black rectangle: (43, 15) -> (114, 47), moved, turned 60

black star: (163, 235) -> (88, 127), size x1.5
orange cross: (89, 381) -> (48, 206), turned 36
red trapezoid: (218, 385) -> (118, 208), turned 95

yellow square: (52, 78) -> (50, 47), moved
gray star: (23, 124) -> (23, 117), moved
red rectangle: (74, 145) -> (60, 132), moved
# # # # #
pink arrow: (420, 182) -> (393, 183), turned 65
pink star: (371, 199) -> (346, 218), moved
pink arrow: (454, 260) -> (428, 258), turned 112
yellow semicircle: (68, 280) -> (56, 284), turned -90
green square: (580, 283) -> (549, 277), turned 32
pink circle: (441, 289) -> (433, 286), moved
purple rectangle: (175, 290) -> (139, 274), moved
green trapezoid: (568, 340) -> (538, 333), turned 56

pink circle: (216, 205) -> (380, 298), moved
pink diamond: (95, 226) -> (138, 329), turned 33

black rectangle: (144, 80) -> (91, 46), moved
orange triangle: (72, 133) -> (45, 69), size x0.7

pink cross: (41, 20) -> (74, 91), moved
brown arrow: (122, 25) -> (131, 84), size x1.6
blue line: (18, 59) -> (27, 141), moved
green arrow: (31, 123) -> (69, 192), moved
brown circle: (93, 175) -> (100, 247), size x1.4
# # # # #
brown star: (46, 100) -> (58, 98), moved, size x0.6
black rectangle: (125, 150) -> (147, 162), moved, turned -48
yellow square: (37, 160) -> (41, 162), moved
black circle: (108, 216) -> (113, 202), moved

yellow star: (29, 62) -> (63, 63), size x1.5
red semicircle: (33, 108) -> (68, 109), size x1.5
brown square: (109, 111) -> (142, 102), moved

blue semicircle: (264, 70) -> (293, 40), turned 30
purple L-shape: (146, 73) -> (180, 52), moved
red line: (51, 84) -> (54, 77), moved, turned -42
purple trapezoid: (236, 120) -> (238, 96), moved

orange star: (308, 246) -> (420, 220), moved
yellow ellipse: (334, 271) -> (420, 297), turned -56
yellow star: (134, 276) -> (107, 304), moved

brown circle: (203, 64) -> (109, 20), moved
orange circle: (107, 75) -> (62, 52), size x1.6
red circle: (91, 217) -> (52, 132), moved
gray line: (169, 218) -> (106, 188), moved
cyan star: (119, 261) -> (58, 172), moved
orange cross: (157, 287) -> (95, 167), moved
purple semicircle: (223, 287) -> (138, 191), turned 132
# # # # #
### The task
Look back at the data above. Transcribe exactly the lines starting at the line that contains "red semicircle: (33, 108)" and ending at the line that contains "yellow ellipse: (334, 271)".

### Finished exercise
red semicircle: (33, 108) -> (68, 109), size x1.5
brown square: (109, 111) -> (142, 102), moved

blue semicircle: (264, 70) -> (293, 40), turned 30
purple L-shape: (146, 73) -> (180, 52), moved
red line: (51, 84) -> (54, 77), moved, turned -42
purple trapezoid: (236, 120) -> (238, 96), moved

orange star: (308, 246) -> (420, 220), moved
yellow ellipse: (334, 271) -> (420, 297), turned -56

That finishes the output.